[What you need to do] Your task is to output the data exactly as it stands.
**********
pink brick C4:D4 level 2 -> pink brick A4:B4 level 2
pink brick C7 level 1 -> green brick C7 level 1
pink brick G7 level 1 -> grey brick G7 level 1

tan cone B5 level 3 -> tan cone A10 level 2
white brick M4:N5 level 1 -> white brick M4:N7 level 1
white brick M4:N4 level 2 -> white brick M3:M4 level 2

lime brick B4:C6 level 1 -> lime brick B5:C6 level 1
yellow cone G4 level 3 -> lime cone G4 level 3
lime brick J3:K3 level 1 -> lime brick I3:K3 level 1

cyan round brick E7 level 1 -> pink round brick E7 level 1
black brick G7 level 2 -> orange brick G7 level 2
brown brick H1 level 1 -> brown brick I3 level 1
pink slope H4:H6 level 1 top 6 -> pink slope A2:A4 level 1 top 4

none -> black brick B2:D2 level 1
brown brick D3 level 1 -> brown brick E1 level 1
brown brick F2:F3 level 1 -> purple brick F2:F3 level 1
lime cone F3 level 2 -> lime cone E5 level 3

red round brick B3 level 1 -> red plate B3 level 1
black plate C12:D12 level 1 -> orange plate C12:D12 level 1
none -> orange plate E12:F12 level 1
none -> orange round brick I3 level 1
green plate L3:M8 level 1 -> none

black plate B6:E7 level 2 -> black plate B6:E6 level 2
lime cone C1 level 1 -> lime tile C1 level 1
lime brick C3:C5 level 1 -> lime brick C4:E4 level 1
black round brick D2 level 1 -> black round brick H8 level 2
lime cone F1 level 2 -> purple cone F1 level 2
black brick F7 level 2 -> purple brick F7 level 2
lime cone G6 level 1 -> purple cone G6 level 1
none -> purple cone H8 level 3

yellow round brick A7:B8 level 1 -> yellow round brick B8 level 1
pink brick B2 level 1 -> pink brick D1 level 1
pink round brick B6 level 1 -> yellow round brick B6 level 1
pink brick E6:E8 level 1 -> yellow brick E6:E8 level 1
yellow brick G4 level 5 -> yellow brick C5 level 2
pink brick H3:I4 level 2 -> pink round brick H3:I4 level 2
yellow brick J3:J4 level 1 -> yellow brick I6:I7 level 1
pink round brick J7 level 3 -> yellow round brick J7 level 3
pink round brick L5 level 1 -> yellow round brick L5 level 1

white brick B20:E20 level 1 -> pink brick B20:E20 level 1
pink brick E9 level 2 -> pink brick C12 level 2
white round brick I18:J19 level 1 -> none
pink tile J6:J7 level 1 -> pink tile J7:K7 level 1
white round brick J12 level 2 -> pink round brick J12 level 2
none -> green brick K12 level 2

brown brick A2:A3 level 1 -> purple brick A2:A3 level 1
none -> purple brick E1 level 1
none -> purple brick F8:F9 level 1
**********
[Response to the task]
pink brick C4:D4 level 2 -> pink brick A4:B4 level 2
pink brick C7 level 1 -> green brick C7 level 1
pink brick G7 level 1 -> grey brick G7 level 1

tan cone B5 level 3 -> tan cone A10 level 2
white brick M4:N5 level 1 -> white brick M4:N7 level 1
white brick M4:N4 level 2 -> white brick M3:M4 level 2

lime brick B4:C6 level 1 -> lime brick B5:C6 level 1
yellow cone G4 level 3 -> lime cone G4 level 3
lime brick J3:K3 level 1 -> lime brick I3:K3 level 1

cyan round brick E7 level 1 -> pink round brick E7 level 1
black brick G7 level 2 -> orange brick G7 level 2
brown brick H1 level 1 -> brown brick I3 level 1
pink slope H4:H6 level 1 top 6 -> pink slope A2:A4 level 1 top 4

none -> black brick B2:D2 level 1
brown brick D3 level 1 -> brown brick E1 level 1
brown brick F2:F3 level 1 -> purple brick F2:F3 level 1
lime cone F3 level 2 -> lime cone E5 level 3

red round brick B3 level 1 -> red plate B3 level 1
black plate C12:D12 level 1 -> orange plate C12:D12 level 1
none -> orange plate E12:F12 level 1
none -> orange round brick I3 level 1
green plate L3:M8 level 1 -> none

black plate B6:E7 level 2 -> black plate B6:E6 level 2
lime cone C1 level 1 -> lime tile C1 level 1
lime brick C3:C5 level 1 -> lime brick C4:E4 level 1
black round brick D2 level 1 -> black round brick H8 level 2
lime cone F1 level 2 -> purple cone F1 level 2
black brick F7 level 2 -> purple brick F7 level 2
lime cone G6 level 1 -> purple cone G6 level 1
none -> purple cone H8 level 3

yellow round brick A7:B8 level 1 -> yellow round brick B8 level 1
pink brick B2 level 1 -> pink brick D1 level 1
pink round brick B6 level 1 -> yellow round brick B6 level 1
pink brick E6:E8 level 1 -> yellow brick E6:E8 level 1
yellow brick G4 level 5 -> yellow brick C5 level 2
pink brick H3:I4 level 2 -> pink round brick H3:I4 level 2
yellow brick J3:J4 level 1 -> yellow brick I6:I7 level 1
pink round brick J7 level 3 -> yellow round brick J7 level 3
pink round brick L5 level 1 -> yellow round brick L5 level 1

white brick B20:E20 level 1 -> pink brick B20:E20 level 1
pink brick E9 level 2 -> pink brick C12 level 2
white round brick I18:J19 level 1 -> none
pink tile J6:J7 level 1 -> pink tile J7:K7 level 1
white round brick J12 level 2 -> pink round brick J12 level 2
none -> green brick K12 level 2

brown brick A2:A3 level 1 -> purple brick A2:A3 level 1
none -> purple brick E1 level 1
none -> purple brick F8:F9 level 1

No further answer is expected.